* **Work request**:
Each entry below should be printed exactly, with every image left out.

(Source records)

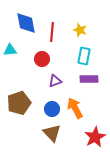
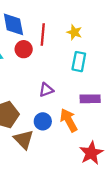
red circle: (42, 59) -> (24, 49), moved
purple rectangle: (89, 79) -> (90, 99), moved
brown triangle: (52, 133) -> (24, 139), moved

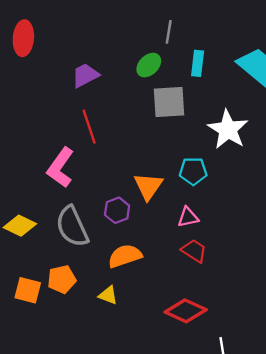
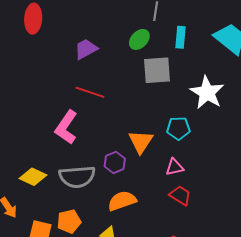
red line: (89, 127) -> (90, 92), turned -52
gray semicircle: (72, 227) -> (77, 177), turned -69

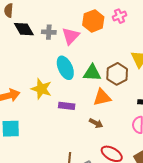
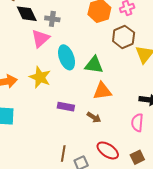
pink triangle: (71, 36) -> (40, 38), moved
brown hexagon: (117, 74) -> (124, 37), moved
purple rectangle: (67, 106) -> (66, 107), moved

* **Result of the task**:
red circle: (42, 59) -> (24, 49), moved
purple rectangle: (89, 79) -> (90, 99), moved
brown triangle: (52, 133) -> (24, 139), moved

red line: (89, 127) -> (90, 92), turned -52
gray semicircle: (72, 227) -> (77, 177), turned -69

pink triangle: (71, 36) -> (40, 38), moved
brown hexagon: (117, 74) -> (124, 37), moved
purple rectangle: (67, 106) -> (66, 107), moved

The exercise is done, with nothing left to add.